• What the task requires
Repeat the lines of the data that follow, please, starting at the first and stopping after the one with "black camera: [109,283,165,343]".

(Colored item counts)

______________________________

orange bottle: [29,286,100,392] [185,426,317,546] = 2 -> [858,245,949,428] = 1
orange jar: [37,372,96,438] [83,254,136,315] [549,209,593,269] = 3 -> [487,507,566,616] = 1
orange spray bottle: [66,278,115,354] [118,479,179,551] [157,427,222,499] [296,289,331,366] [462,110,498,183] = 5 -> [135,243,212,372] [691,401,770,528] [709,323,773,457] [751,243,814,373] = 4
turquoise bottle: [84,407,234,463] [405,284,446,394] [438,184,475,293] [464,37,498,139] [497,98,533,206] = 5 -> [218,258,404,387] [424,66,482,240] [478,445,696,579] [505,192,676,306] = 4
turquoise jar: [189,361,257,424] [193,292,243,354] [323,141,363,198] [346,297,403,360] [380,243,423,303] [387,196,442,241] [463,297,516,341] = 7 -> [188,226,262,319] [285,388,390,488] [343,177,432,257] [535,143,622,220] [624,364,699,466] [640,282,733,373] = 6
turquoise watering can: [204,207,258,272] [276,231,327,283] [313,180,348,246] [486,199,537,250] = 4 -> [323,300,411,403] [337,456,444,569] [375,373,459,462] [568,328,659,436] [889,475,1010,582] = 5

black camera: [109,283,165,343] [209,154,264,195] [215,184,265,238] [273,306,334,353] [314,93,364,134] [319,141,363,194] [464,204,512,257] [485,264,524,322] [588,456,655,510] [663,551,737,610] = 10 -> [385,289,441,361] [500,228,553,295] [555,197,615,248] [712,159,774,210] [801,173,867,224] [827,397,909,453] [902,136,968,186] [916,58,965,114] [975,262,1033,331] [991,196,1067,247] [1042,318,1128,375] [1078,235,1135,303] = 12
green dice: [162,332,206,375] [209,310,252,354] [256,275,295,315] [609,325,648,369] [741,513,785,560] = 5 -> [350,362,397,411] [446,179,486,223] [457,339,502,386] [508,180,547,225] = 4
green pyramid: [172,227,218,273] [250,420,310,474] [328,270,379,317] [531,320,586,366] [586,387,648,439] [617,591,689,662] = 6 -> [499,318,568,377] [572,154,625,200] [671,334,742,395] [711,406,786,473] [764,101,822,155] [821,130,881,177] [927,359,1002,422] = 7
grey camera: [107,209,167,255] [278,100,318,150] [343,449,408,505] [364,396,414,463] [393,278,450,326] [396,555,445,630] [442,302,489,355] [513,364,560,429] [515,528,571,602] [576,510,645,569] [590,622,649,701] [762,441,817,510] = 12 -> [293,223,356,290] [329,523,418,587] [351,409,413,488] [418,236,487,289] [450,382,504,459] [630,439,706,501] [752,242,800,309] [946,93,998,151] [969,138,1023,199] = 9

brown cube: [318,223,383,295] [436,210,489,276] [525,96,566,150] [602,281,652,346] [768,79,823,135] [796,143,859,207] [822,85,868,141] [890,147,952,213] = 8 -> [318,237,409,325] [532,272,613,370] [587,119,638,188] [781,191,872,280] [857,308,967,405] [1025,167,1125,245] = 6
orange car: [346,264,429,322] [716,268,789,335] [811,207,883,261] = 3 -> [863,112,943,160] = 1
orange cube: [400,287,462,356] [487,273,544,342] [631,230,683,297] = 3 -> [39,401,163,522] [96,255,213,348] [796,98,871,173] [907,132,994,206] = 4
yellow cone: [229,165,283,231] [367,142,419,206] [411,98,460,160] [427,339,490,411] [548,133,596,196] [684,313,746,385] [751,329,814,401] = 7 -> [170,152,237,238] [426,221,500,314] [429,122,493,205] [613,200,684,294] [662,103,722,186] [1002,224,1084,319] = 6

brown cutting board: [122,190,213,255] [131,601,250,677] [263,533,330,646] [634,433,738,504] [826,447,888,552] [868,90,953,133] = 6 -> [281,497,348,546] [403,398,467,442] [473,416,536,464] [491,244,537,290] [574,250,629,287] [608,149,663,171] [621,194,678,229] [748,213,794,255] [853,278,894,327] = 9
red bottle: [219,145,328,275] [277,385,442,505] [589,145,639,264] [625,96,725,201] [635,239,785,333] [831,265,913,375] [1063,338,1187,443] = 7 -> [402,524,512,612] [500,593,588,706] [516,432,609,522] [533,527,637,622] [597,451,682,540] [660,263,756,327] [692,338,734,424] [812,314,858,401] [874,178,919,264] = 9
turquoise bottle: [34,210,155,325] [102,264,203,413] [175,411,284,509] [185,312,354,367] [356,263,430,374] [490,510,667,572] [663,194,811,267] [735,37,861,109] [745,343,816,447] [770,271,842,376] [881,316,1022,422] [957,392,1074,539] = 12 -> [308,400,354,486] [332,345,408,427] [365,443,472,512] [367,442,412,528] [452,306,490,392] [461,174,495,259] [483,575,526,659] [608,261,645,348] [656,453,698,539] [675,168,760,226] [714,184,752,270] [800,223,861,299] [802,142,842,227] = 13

______________________________

• Response to the task
orange bottle: [29,286,100,392] [185,426,317,546] = 2 -> [858,245,949,428] = 1
orange jar: [37,372,96,438] [83,254,136,315] [549,209,593,269] = 3 -> [487,507,566,616] = 1
orange spray bottle: [66,278,115,354] [118,479,179,551] [157,427,222,499] [296,289,331,366] [462,110,498,183] = 5 -> [135,243,212,372] [691,401,770,528] [709,323,773,457] [751,243,814,373] = 4
turquoise bottle: [84,407,234,463] [405,284,446,394] [438,184,475,293] [464,37,498,139] [497,98,533,206] = 5 -> [218,258,404,387] [424,66,482,240] [478,445,696,579] [505,192,676,306] = 4
turquoise jar: [189,361,257,424] [193,292,243,354] [323,141,363,198] [346,297,403,360] [380,243,423,303] [387,196,442,241] [463,297,516,341] = 7 -> [188,226,262,319] [285,388,390,488] [343,177,432,257] [535,143,622,220] [624,364,699,466] [640,282,733,373] = 6
turquoise watering can: [204,207,258,272] [276,231,327,283] [313,180,348,246] [486,199,537,250] = 4 -> [323,300,411,403] [337,456,444,569] [375,373,459,462] [568,328,659,436] [889,475,1010,582] = 5

black camera: [109,283,165,343] [209,154,264,195] [215,184,265,238] [273,306,334,353] [314,93,364,134] [319,141,363,194] [464,204,512,257] [485,264,524,322] [588,456,655,510] [663,551,737,610] = 10 -> [385,289,441,361] [500,228,553,295] [555,197,615,248] [712,159,774,210] [801,173,867,224] [827,397,909,453] [902,136,968,186] [916,58,965,114] [975,262,1033,331] [991,196,1067,247] [1042,318,1128,375] [1078,235,1135,303] = 12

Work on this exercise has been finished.